Go to the line below containing "orange semicircle: (56, 92)" and print exactly from there through the line containing "orange L-shape: (232, 71) -> (234, 68), moved", both included. Print nothing else.
* * * * *
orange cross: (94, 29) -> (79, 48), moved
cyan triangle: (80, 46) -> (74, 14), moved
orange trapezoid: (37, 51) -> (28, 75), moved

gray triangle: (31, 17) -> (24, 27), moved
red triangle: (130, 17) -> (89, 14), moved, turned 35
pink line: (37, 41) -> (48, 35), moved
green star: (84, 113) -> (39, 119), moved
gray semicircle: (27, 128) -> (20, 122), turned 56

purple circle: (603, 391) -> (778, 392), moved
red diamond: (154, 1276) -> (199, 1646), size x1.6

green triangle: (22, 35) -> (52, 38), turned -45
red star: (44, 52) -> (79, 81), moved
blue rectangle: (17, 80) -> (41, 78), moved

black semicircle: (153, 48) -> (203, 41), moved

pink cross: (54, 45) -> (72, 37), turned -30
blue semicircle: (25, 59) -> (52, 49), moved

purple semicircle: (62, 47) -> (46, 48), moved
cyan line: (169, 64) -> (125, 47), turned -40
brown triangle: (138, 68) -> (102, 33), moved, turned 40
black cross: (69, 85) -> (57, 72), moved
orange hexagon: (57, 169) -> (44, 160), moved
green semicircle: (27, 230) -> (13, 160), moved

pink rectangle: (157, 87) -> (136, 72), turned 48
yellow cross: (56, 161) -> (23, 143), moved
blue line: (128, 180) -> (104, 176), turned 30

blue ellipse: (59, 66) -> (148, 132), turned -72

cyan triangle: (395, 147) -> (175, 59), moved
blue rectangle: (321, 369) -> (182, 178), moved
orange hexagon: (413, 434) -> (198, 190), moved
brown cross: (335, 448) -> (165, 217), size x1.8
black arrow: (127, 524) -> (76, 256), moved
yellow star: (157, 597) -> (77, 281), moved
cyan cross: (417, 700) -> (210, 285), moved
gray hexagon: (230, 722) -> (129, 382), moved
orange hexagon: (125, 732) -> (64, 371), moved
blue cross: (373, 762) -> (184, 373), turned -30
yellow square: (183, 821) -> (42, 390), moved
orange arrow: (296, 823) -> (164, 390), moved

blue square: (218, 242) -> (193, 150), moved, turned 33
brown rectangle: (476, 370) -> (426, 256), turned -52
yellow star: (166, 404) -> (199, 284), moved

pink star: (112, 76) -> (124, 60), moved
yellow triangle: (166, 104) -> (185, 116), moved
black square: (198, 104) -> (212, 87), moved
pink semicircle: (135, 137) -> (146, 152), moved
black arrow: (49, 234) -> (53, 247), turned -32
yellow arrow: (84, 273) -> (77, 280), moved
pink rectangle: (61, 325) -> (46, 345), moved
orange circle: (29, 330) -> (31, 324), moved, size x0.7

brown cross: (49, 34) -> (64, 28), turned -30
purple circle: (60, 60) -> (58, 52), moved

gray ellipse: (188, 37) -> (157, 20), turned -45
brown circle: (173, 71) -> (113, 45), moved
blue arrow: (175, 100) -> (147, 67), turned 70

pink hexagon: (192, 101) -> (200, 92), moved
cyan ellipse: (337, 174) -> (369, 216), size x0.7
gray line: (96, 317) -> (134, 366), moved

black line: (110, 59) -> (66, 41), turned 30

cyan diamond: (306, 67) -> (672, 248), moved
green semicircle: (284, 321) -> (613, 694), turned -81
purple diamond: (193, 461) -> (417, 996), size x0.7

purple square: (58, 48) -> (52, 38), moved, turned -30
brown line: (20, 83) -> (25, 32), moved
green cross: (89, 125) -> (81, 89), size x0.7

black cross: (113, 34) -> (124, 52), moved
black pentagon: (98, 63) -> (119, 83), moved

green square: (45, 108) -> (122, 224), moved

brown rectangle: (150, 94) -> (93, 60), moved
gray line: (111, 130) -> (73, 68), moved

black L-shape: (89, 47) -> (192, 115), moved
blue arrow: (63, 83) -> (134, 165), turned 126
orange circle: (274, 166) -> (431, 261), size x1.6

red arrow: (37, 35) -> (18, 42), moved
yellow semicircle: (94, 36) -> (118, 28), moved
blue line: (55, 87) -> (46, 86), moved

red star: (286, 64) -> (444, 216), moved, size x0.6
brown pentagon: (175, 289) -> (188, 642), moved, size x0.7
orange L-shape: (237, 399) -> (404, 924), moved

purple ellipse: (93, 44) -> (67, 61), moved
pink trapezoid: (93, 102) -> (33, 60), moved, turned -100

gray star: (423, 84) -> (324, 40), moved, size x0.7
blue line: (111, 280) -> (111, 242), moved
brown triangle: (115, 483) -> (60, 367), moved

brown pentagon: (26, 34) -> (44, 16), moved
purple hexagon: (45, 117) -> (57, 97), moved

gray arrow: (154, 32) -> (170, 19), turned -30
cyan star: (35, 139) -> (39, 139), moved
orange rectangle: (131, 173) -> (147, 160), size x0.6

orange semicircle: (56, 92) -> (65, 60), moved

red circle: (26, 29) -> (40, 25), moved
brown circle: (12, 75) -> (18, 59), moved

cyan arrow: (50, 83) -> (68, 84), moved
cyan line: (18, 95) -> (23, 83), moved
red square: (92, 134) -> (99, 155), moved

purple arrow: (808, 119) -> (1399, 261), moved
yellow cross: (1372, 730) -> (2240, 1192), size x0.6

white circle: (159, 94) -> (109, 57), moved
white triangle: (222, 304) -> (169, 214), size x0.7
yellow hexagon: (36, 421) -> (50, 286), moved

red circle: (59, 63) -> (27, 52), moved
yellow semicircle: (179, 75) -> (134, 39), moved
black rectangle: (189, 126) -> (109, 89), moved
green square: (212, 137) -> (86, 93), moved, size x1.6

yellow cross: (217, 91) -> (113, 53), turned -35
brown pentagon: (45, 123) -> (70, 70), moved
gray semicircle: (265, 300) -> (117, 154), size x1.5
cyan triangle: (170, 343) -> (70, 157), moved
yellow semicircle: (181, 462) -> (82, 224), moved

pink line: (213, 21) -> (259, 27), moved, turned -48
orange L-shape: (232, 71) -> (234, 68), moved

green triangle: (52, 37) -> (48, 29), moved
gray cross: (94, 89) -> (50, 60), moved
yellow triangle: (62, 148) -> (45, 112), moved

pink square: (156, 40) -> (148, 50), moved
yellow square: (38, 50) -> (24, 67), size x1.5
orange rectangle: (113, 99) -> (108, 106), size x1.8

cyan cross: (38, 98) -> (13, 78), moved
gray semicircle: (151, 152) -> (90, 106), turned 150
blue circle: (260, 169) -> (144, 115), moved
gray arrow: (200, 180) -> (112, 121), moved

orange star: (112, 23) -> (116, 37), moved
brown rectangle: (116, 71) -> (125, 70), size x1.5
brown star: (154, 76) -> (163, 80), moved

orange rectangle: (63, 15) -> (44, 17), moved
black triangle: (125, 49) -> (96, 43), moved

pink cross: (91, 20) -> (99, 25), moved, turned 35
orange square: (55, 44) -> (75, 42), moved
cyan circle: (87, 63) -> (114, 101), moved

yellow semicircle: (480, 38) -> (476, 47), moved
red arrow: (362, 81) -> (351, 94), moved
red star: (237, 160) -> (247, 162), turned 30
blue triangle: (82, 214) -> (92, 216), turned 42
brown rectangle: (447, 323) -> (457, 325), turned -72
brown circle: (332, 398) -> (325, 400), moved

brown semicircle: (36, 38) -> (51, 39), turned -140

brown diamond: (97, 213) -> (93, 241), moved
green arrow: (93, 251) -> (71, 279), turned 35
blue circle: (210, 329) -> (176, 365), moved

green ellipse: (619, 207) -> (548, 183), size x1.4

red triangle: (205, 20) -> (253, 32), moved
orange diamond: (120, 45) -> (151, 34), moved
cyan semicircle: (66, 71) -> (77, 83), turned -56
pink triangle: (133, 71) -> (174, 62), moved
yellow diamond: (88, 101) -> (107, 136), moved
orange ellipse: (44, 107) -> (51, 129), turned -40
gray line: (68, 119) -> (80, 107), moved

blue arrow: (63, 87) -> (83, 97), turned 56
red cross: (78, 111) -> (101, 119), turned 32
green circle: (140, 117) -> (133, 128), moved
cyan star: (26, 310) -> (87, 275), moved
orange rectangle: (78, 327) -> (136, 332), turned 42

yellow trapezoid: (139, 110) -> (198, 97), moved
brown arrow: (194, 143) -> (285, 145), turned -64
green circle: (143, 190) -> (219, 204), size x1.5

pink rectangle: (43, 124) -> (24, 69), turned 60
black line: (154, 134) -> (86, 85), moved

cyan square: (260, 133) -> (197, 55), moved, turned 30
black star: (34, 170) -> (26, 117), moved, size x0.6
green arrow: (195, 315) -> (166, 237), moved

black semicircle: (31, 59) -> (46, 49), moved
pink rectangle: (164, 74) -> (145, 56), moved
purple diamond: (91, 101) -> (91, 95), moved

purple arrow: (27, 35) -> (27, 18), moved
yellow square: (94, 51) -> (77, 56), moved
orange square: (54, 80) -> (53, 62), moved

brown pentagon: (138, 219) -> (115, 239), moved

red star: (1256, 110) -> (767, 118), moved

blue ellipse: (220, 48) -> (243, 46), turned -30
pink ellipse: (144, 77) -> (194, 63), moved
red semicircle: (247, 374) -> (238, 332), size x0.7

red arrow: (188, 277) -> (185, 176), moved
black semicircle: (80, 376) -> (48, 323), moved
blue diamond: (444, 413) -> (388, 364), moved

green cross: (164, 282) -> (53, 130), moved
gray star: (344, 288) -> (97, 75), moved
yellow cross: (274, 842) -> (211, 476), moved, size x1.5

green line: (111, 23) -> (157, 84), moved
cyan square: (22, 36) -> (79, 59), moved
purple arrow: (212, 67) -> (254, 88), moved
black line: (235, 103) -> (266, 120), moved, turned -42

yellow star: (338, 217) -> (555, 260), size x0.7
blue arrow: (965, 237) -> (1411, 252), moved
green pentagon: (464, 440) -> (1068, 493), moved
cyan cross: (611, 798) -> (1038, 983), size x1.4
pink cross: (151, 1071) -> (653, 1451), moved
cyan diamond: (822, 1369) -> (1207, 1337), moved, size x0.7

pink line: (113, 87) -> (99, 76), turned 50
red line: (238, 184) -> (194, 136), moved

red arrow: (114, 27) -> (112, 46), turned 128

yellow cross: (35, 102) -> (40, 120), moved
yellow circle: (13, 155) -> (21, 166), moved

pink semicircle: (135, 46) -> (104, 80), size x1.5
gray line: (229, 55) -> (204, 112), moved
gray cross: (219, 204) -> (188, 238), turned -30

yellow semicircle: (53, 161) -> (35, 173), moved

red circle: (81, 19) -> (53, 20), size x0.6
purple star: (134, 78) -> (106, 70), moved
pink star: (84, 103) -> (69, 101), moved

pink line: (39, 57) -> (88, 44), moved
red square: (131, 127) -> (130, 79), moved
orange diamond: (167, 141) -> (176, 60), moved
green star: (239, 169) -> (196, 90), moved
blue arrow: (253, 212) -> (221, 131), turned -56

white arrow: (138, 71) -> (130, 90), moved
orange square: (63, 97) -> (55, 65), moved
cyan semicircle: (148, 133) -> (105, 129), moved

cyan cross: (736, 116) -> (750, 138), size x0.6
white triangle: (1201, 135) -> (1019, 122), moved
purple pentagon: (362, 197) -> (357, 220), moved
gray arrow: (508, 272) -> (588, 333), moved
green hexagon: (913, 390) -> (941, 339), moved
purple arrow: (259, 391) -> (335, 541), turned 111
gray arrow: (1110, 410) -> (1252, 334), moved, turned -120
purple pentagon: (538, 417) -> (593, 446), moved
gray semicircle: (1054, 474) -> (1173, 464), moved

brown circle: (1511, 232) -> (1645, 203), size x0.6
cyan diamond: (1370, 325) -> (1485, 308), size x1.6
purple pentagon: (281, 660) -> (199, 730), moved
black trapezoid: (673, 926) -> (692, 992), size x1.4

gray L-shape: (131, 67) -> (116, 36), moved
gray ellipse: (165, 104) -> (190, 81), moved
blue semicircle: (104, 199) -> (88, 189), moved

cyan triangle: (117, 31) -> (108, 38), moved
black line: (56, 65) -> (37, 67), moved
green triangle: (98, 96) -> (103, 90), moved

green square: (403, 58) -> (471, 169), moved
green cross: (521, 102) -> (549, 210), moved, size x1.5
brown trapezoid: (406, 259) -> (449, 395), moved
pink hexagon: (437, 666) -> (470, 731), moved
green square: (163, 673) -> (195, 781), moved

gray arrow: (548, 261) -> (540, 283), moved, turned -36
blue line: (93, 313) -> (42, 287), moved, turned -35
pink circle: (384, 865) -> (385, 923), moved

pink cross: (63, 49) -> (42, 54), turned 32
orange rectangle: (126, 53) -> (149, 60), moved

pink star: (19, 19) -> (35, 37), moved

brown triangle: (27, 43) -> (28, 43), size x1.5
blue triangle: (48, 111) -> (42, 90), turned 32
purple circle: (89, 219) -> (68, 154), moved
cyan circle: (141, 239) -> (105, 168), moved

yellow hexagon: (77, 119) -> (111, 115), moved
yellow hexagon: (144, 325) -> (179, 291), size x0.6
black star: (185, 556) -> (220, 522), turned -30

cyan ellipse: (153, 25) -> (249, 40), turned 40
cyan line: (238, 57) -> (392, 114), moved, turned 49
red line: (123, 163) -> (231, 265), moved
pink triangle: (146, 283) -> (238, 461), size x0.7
* * * * *
**Exercise output:**
orange semicircle: (56, 92) -> (65, 60), moved

red circle: (26, 29) -> (40, 25), moved
brown circle: (12, 75) -> (18, 59), moved

cyan arrow: (50, 83) -> (68, 84), moved
cyan line: (18, 95) -> (23, 83), moved
red square: (92, 134) -> (99, 155), moved

purple arrow: (808, 119) -> (1399, 261), moved
yellow cross: (1372, 730) -> (2240, 1192), size x0.6

white circle: (159, 94) -> (109, 57), moved
white triangle: (222, 304) -> (169, 214), size x0.7
yellow hexagon: (36, 421) -> (50, 286), moved

red circle: (59, 63) -> (27, 52), moved
yellow semicircle: (179, 75) -> (134, 39), moved
black rectangle: (189, 126) -> (109, 89), moved
green square: (212, 137) -> (86, 93), moved, size x1.6

yellow cross: (217, 91) -> (113, 53), turned -35
brown pentagon: (45, 123) -> (70, 70), moved
gray semicircle: (265, 300) -> (117, 154), size x1.5
cyan triangle: (170, 343) -> (70, 157), moved
yellow semicircle: (181, 462) -> (82, 224), moved

pink line: (213, 21) -> (259, 27), moved, turned -48
orange L-shape: (232, 71) -> (234, 68), moved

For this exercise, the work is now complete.